[Opening PROVIDED MATERIAL section]

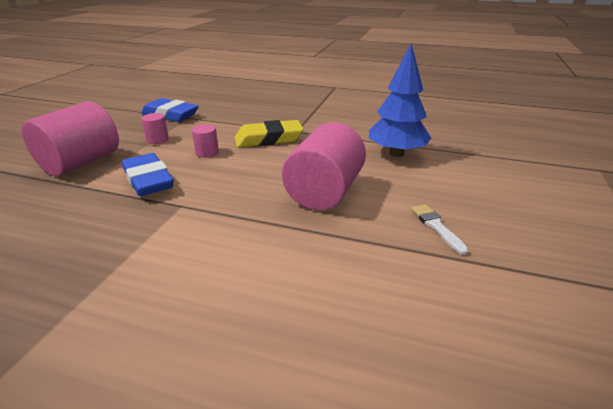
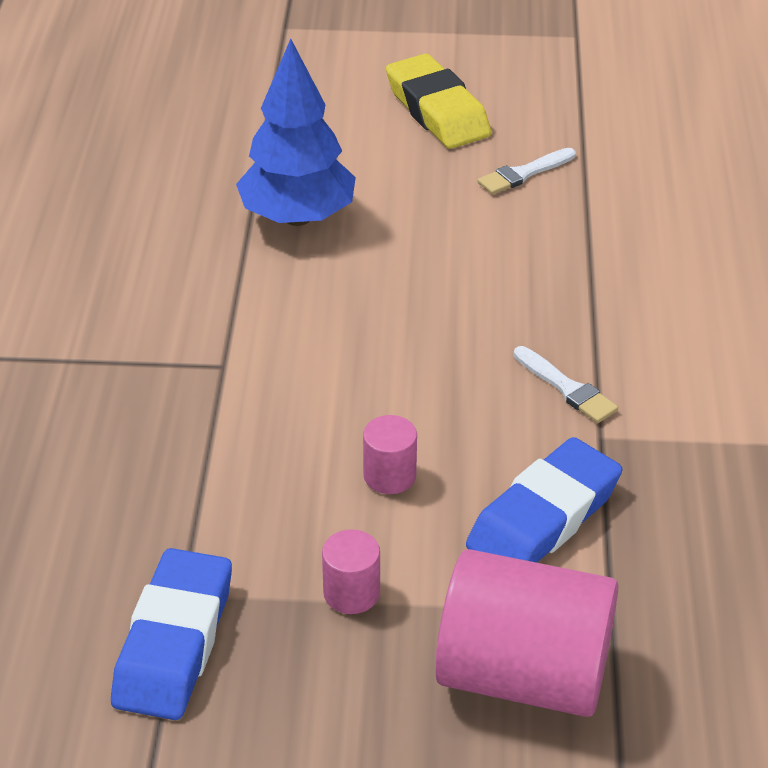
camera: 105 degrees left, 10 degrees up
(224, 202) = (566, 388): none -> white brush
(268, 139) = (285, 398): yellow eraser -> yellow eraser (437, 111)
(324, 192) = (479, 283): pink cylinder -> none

[Closing PROVIDED MATERIAL section]

Repeat precisely the lines of the data starting at the one containing "(268, 139) = (285, 398): yellow", last line included.

(268, 139) = (285, 398): yellow eraser -> yellow eraser (437, 111)
(324, 192) = (479, 283): pink cylinder -> none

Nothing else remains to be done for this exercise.